=== The task ===
The answer must be an exact copy of the records, with every picture removed.

>>>

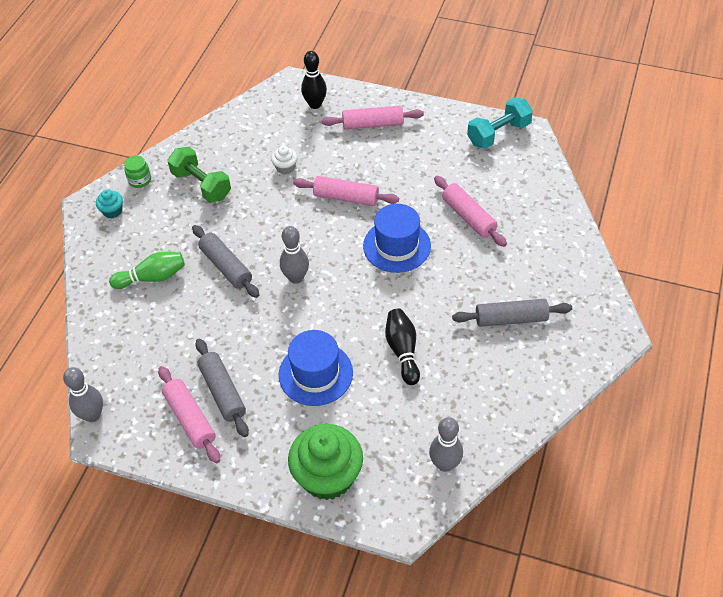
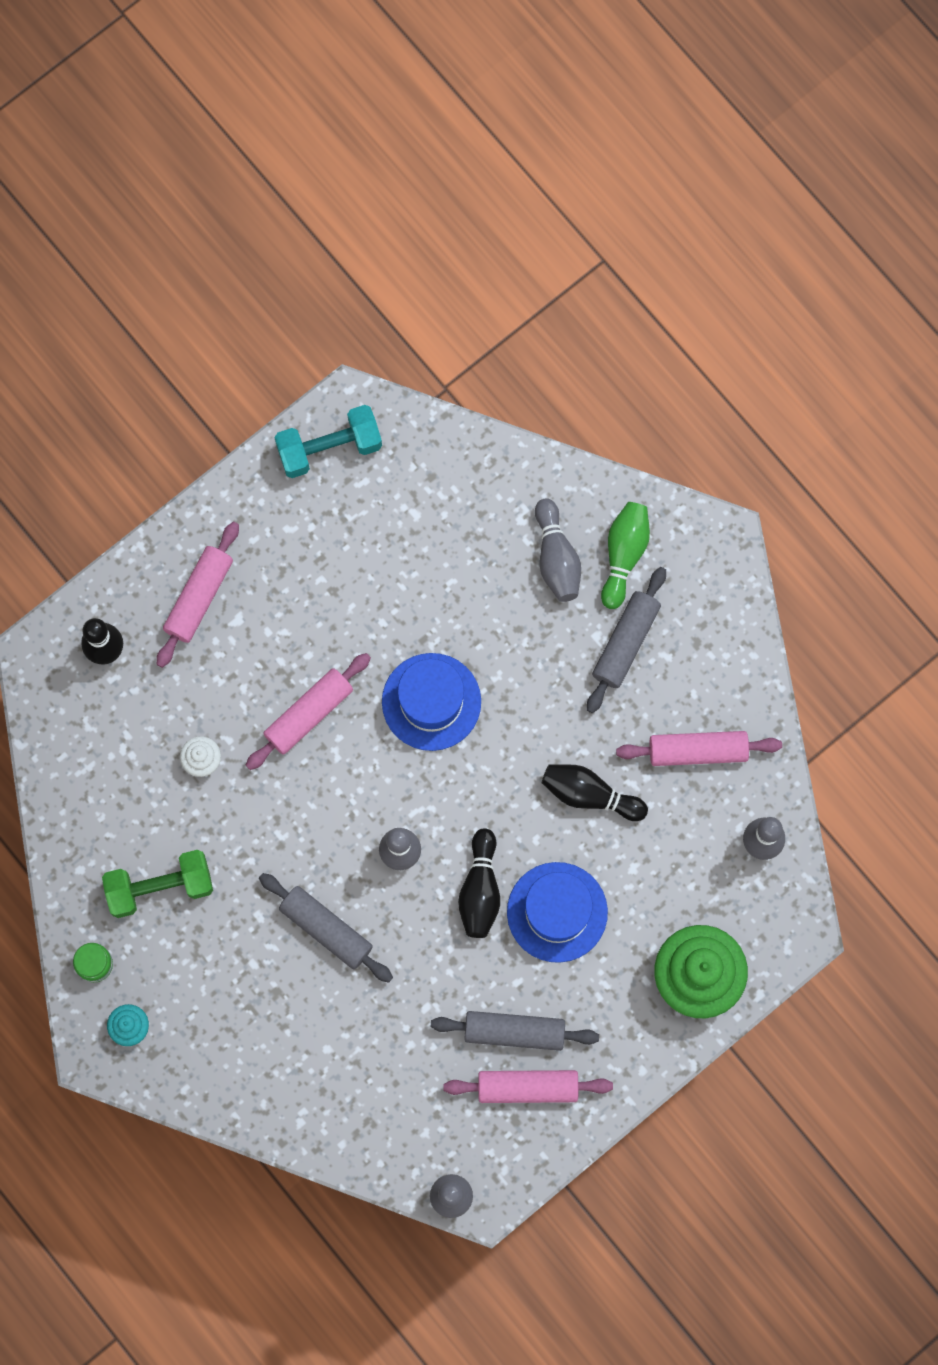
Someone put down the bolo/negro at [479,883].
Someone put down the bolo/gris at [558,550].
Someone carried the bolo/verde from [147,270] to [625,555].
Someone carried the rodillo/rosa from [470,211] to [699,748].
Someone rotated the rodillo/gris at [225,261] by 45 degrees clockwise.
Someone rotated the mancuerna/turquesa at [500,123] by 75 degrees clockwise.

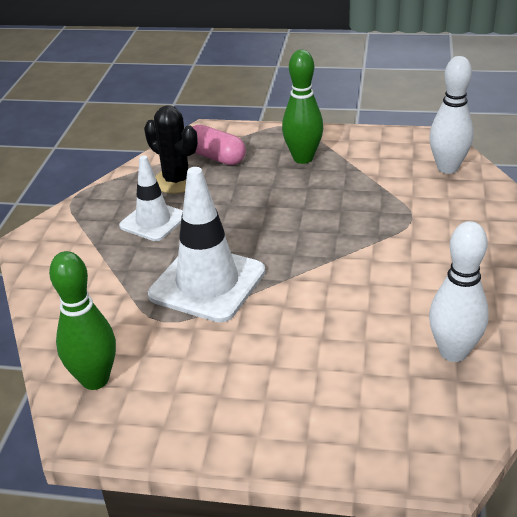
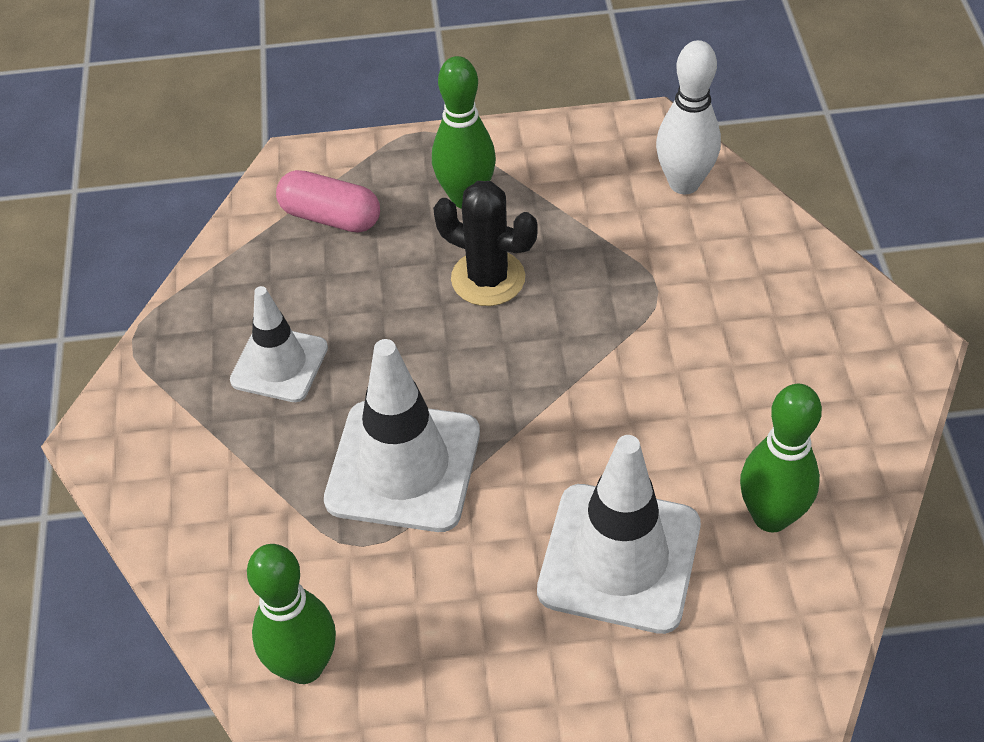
Someone put down the cono de tráfico/blanco at [619,534].
Someone carried the cactus/negro from [171,149] to [485,243].
Someone repainted the bolo/blanco at [459,291], which became the bolo/verde at [781,458].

<<<

=== Reply ===
Someone put down the bolo/negro at [479,883].
Someone put down the bolo/gris at [558,550].
Someone carried the bolo/verde from [147,270] to [625,555].
Someone carried the rodillo/rosa from [470,211] to [699,748].
Someone rotated the rodillo/gris at [225,261] by 45 degrees clockwise.
Someone rotated the mancuerna/turquesa at [500,123] by 75 degrees clockwise.

Someone put down the cono de tráfico/blanco at [619,534].
Someone carried the cactus/negro from [171,149] to [485,243].
Someone repainted the bolo/blanco at [459,291], which became the bolo/verde at [781,458].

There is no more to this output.